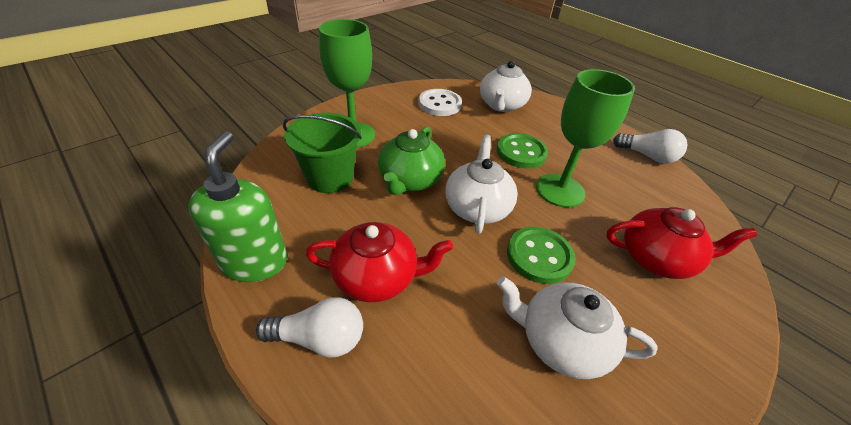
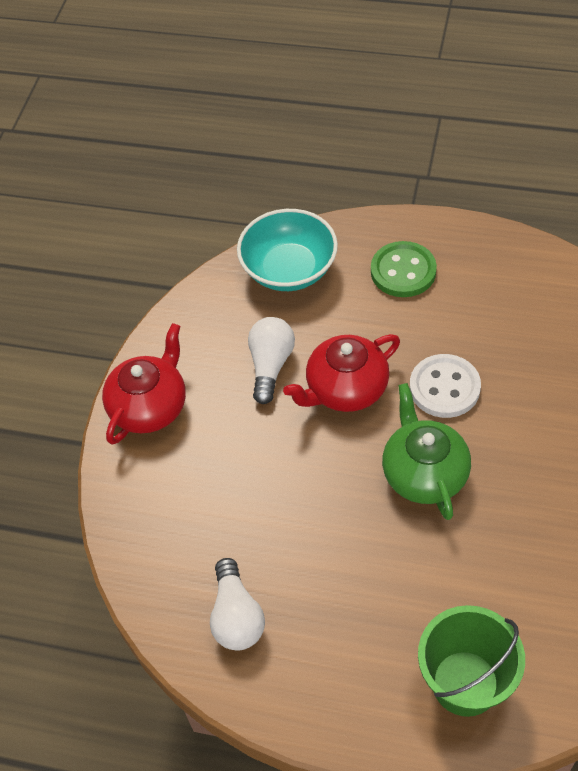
green button: 2 -> 1
green goblet: 2 -> 0
green soap dispenser: 1 -> 0
turquoise bowl: 0 -> 1
white teapot: 3 -> 0

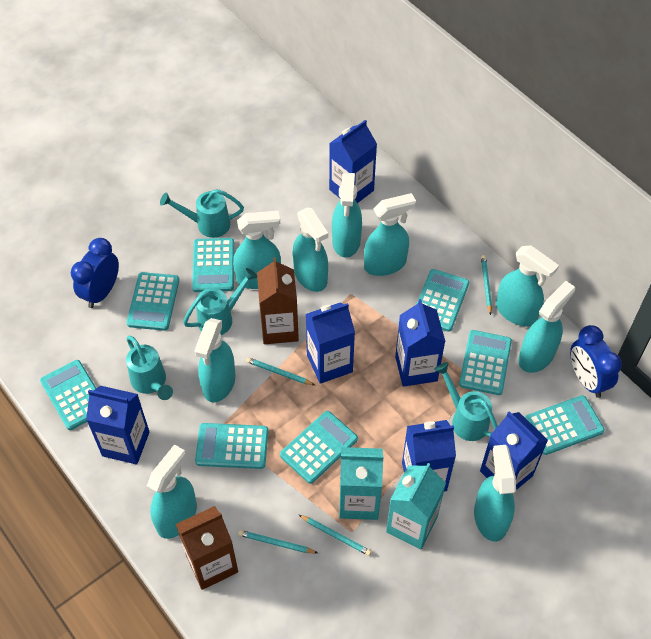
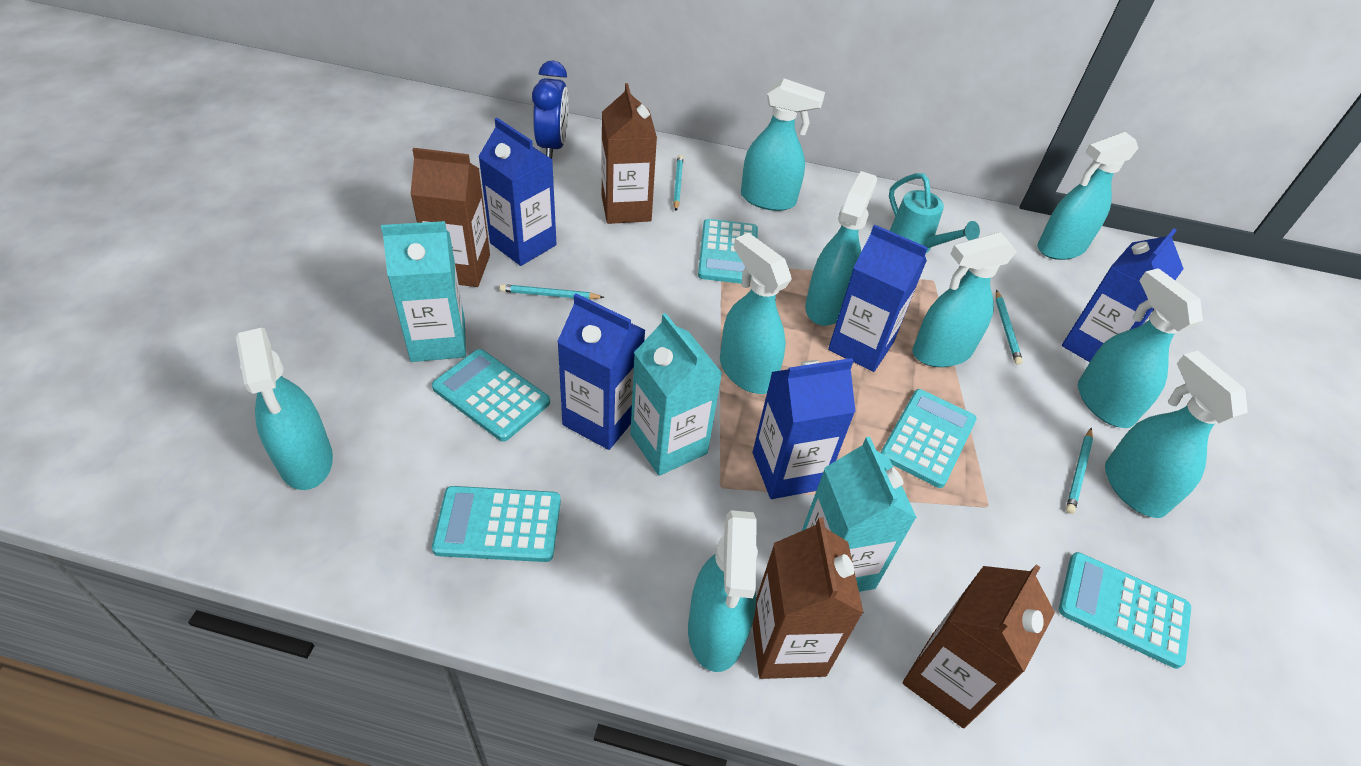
blue carton: 6 -> 5
blue clock: 2 -> 1
brown carton: 2 -> 4
turquoise calculator: 8 -> 5
turquoise carton: 2 -> 3
turquoise watering can: 4 -> 1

### Action item
Copy out, in full, each line above that has the word "turquoise" in it.

### Response below
turquoise bowl: 0 -> 1
turquoise calculator: 8 -> 5
turquoise carton: 2 -> 3
turquoise watering can: 4 -> 1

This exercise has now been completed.